======== Dataset records ========
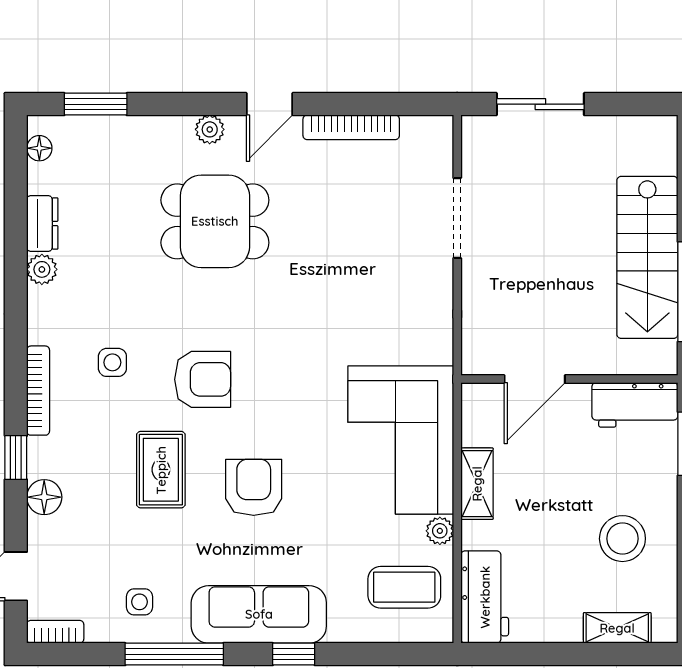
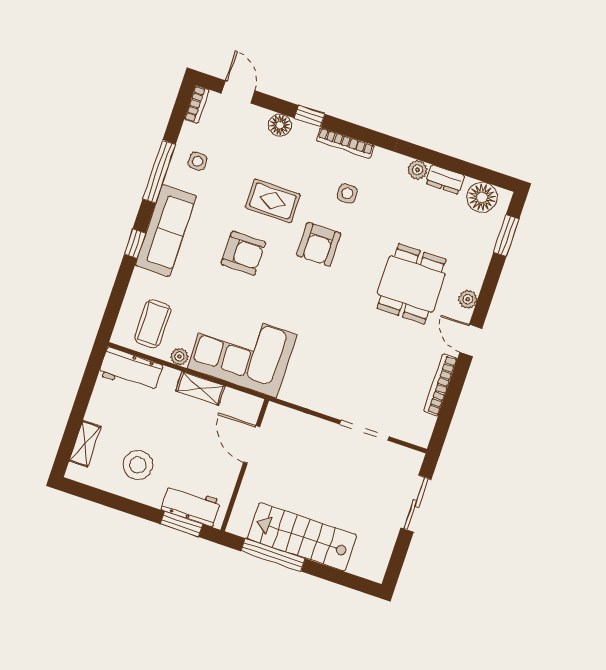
floor lamp: (39, 148) -> (482, 197), width x1.89, depth x1.89
workbench: (635, 405) -> (191, 505), moved, turned 90

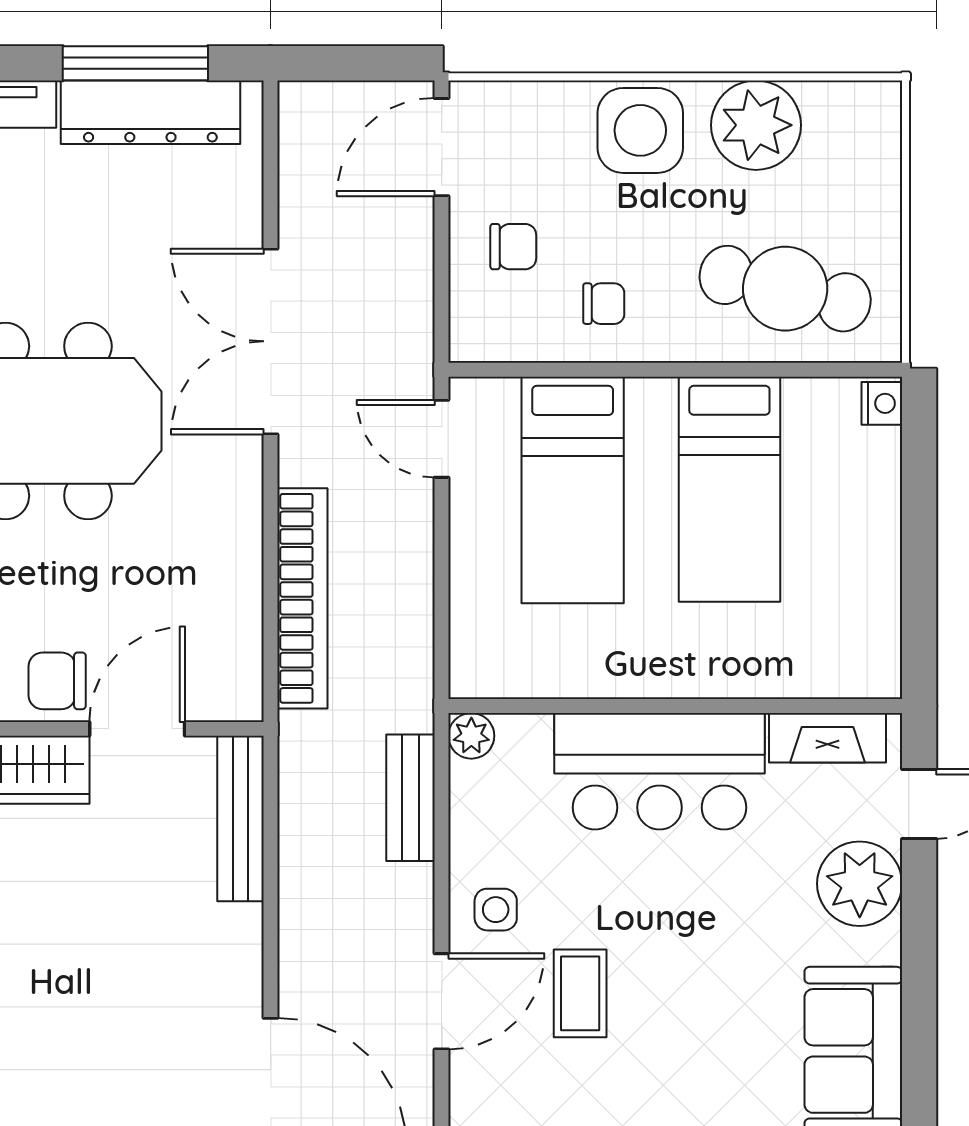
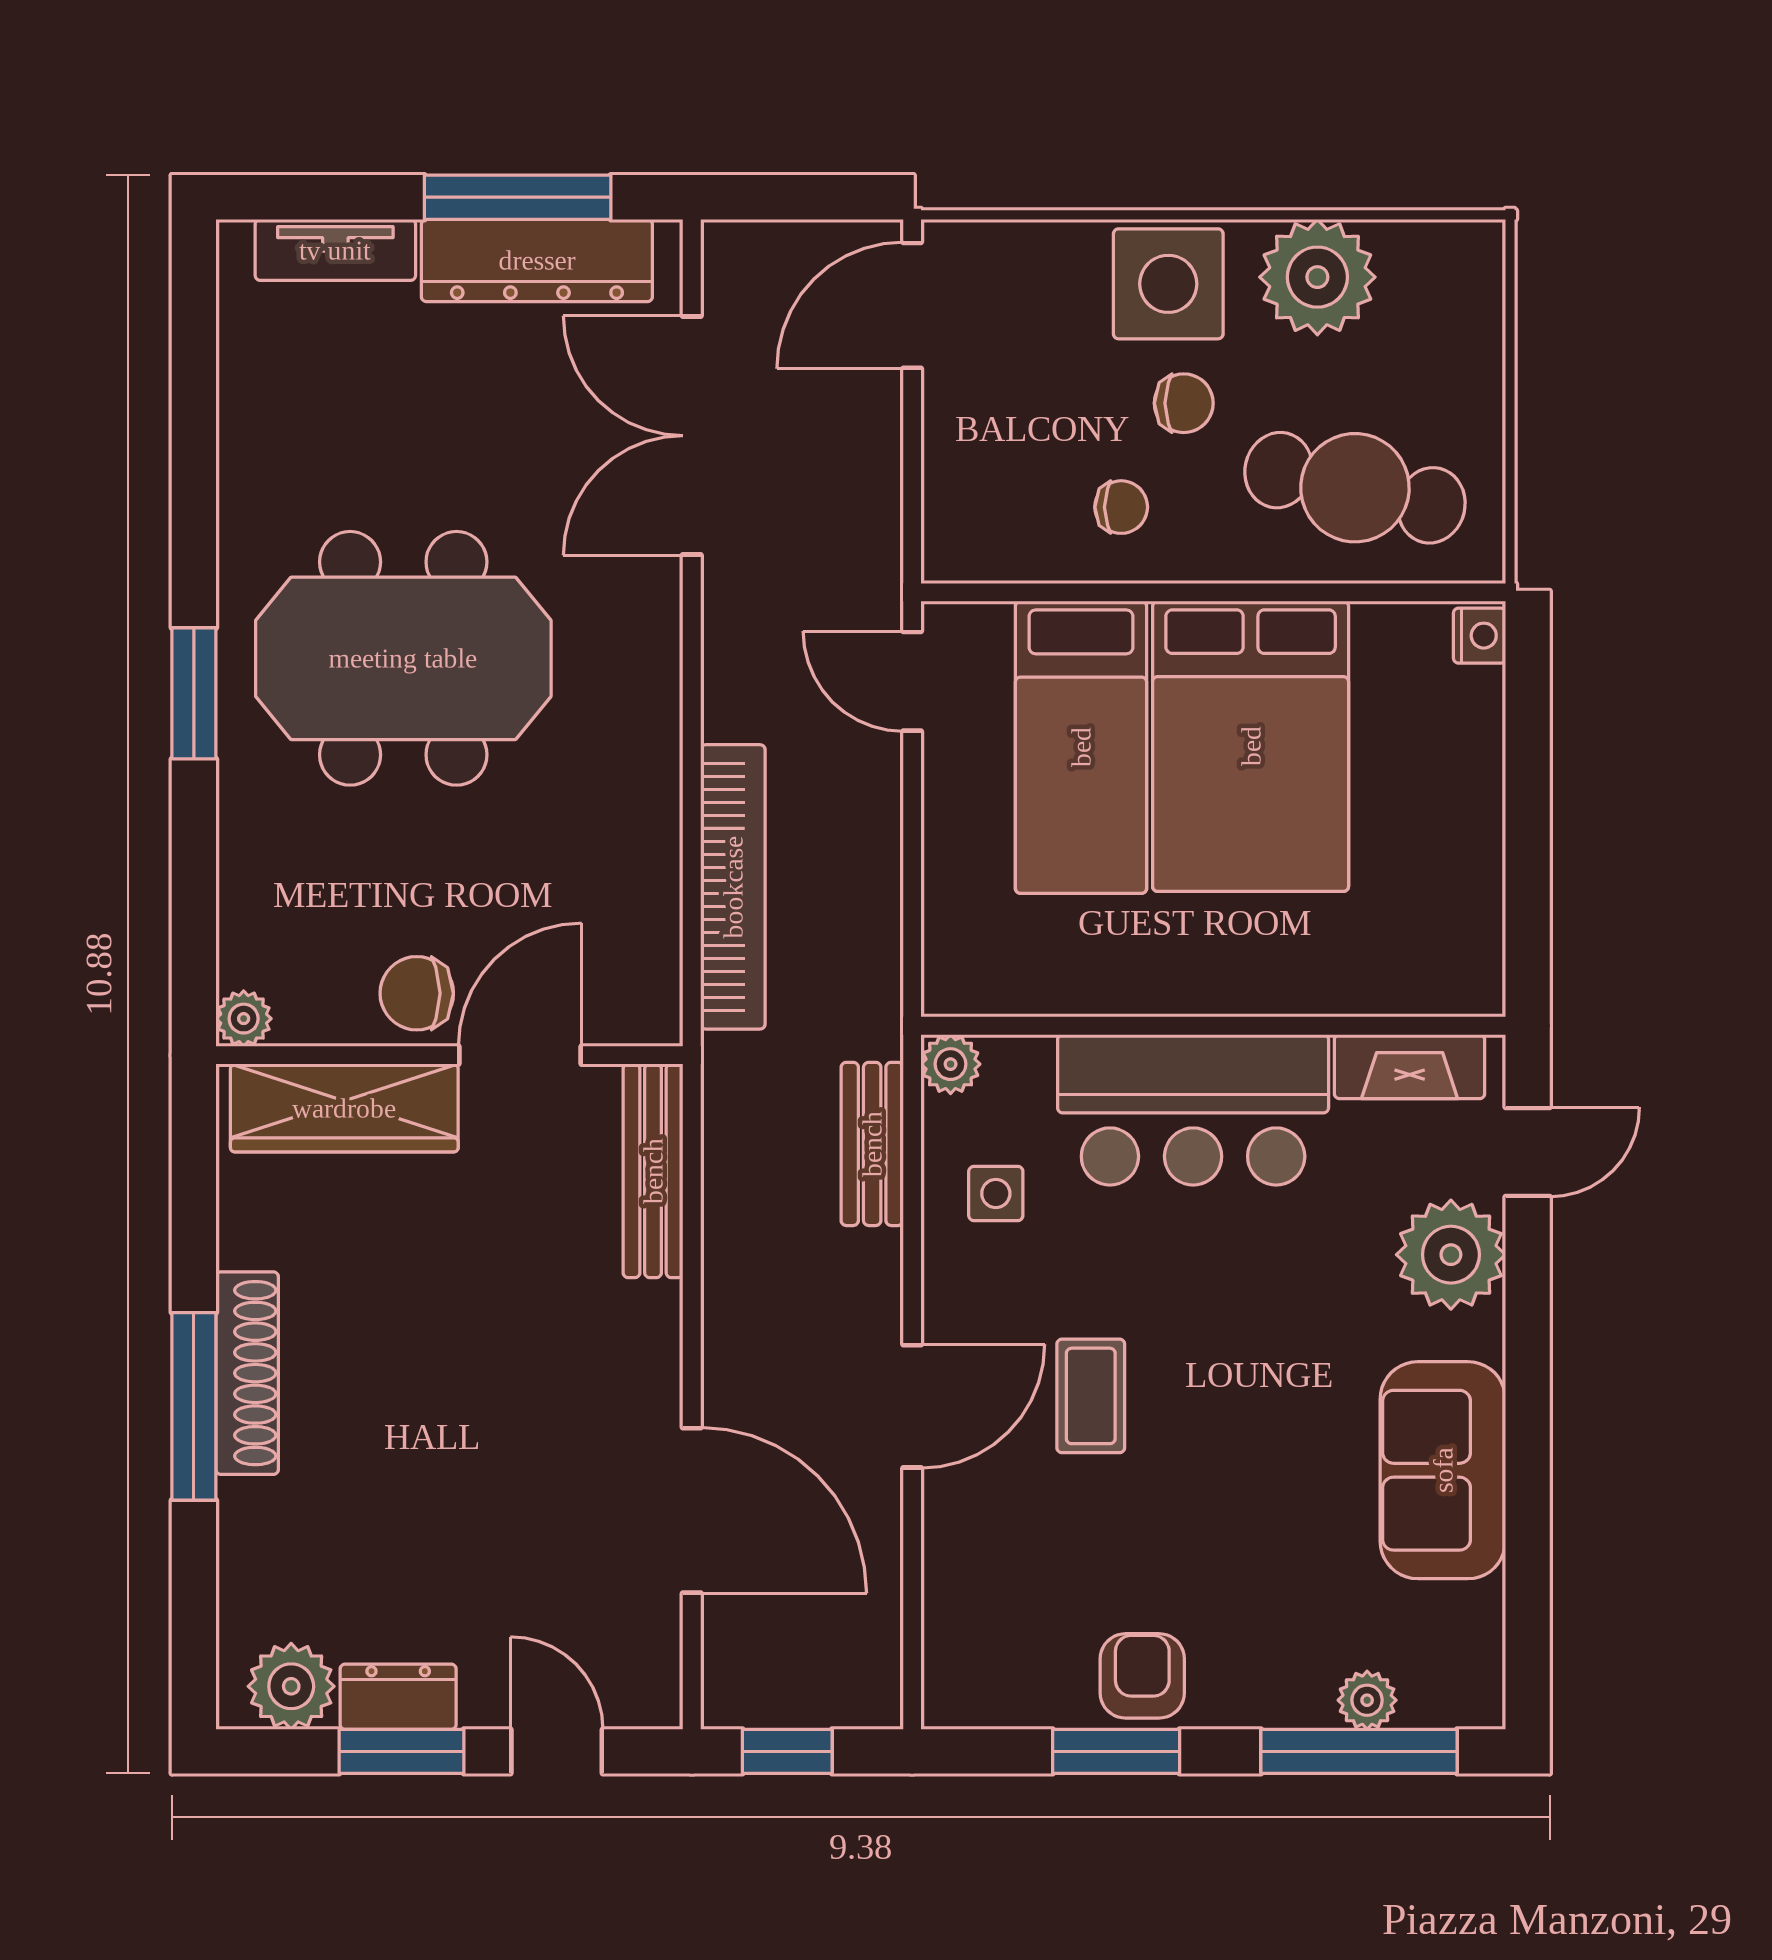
chair: (513, 247) -> (1184, 403), moved
double door: (271, 341) -> (692, 436), moved
bed: (729, 489) -> (1251, 746), width x1.50
side table: (496, 910) -> (996, 1193), moved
========
- _Directive_: Having found the line with "double door: (271, 341) -> (692, 436), moved", please set it down along with every line after it through the end of the material above, exactly and with nothing added.

- _Exercise result_:
double door: (271, 341) -> (692, 436), moved
bed: (729, 489) -> (1251, 746), width x1.50
side table: (496, 910) -> (996, 1193), moved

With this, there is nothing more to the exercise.